### DATA
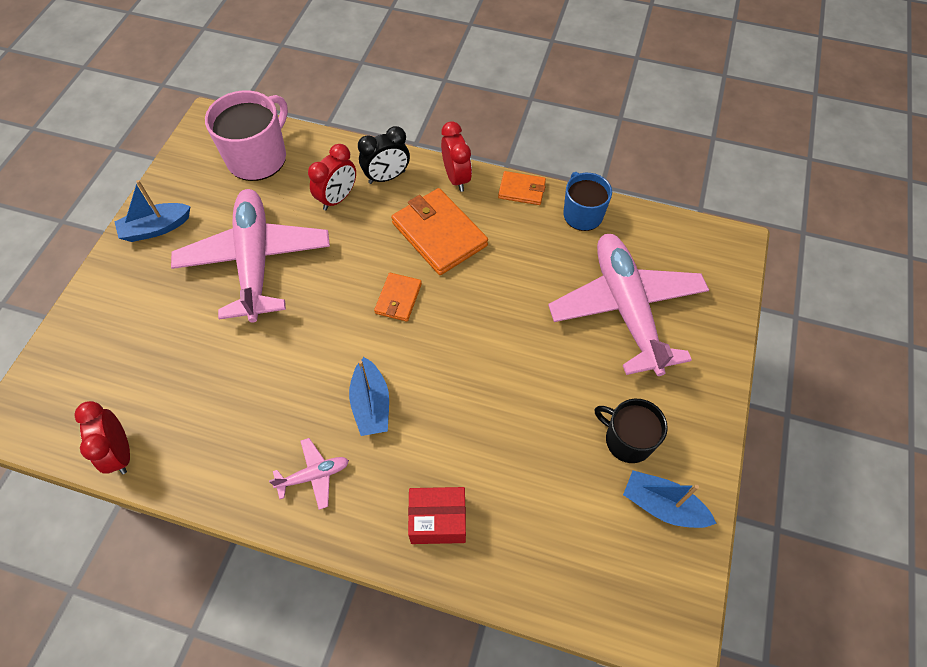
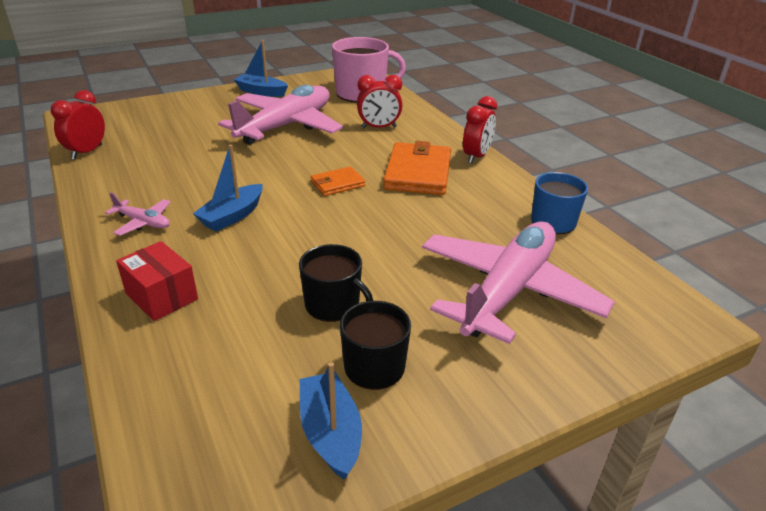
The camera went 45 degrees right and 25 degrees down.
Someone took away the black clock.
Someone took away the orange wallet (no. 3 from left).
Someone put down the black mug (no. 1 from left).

### WORK TO BE COMPLETED
Give the data again exactly, image-free.

### YOUR RESPONSE
The camera went 45 degrees right and 25 degrees down.
Someone took away the black clock.
Someone took away the orange wallet (no. 3 from left).
Someone put down the black mug (no. 1 from left).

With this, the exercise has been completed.